BEGIN Data provided
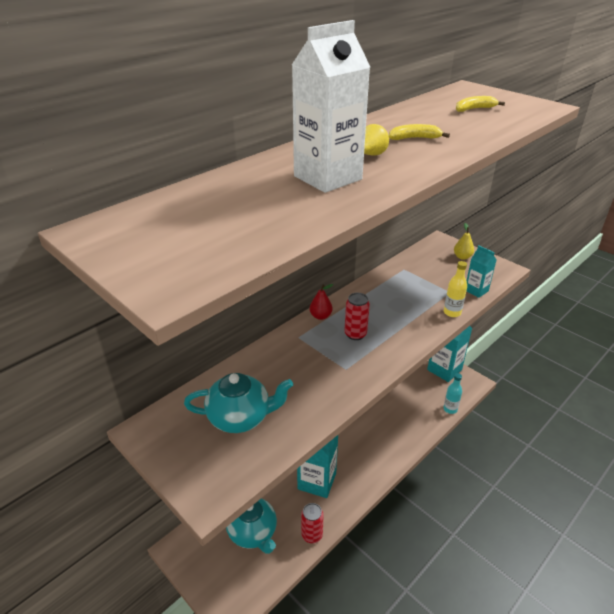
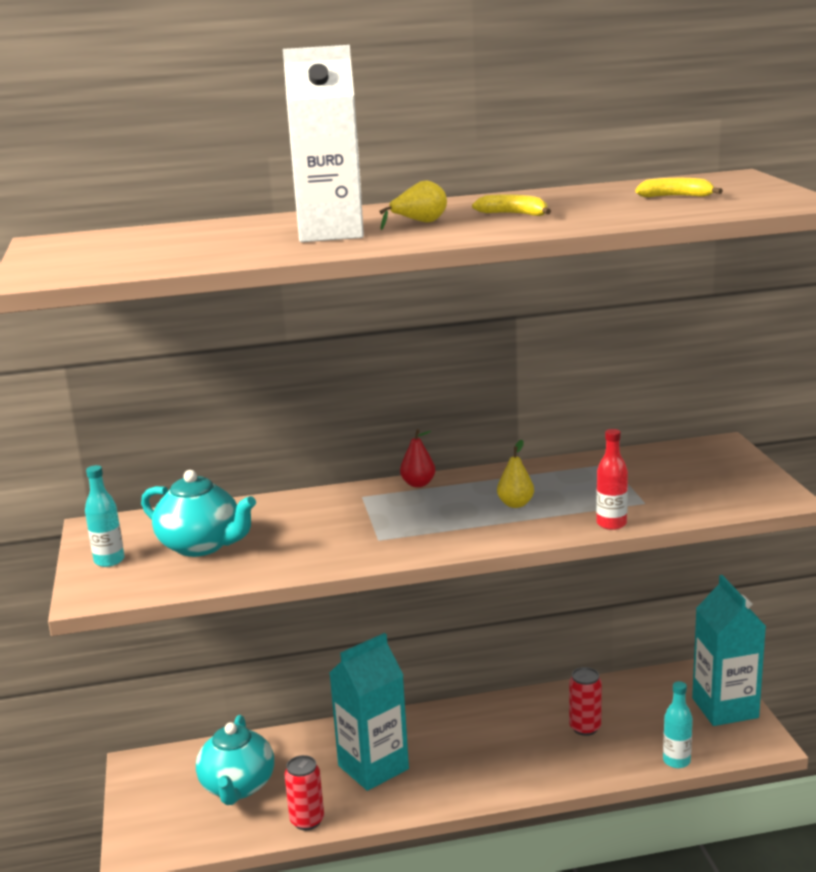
camera: 35 degrees right, 15 degrees down
(187, 459) = (109, 560): none -> turquoise bottle
(355, 334) = (438, 511): red can -> red can (585, 728)
(452, 312) = (611, 524): yellow bottle -> red bottle
(462, 257) = (729, 469): yellow pear -> yellow pear (515, 504)
(476, 290) = (690, 510): turquoise carton -> none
END Data provided
How to complete this task:
Among the lines of the listing above, count those that contain "turquoise" and give only the count.

Task solution:
2